▸ To do:
What is needed is an exact copy of the whole listing below, with no pictures.

▸ Exercise data:
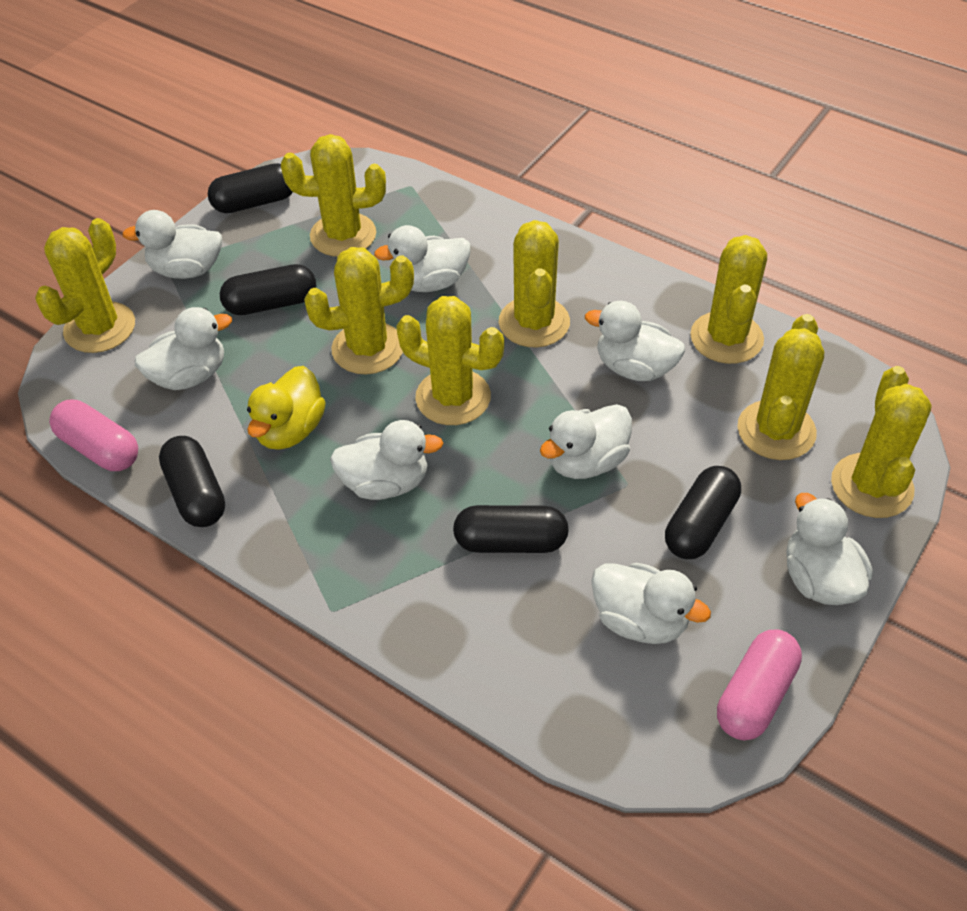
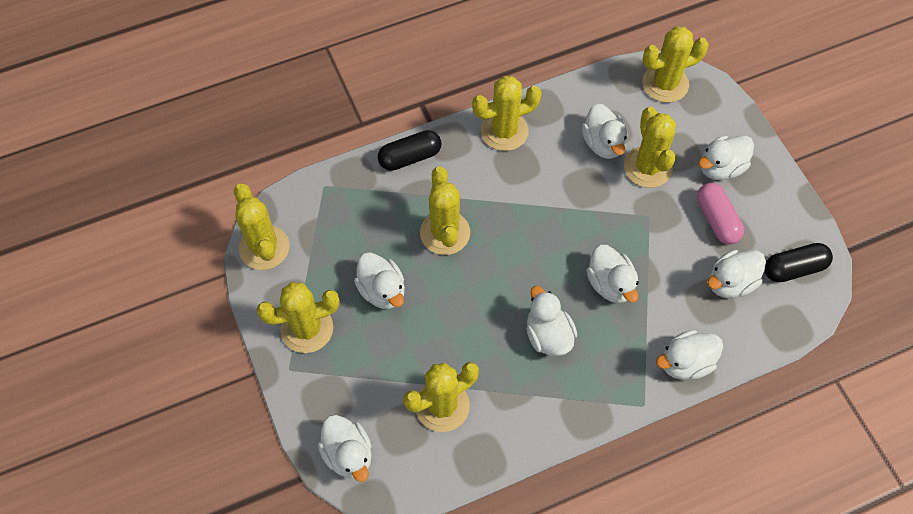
black capsule: 5 -> 2
pink capsule: 2 -> 1
yellow cactus: 8 -> 7
yellow duck: 1 -> 0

▸ Result of the task:
black capsule: 5 -> 2
pink capsule: 2 -> 1
yellow cactus: 8 -> 7
yellow duck: 1 -> 0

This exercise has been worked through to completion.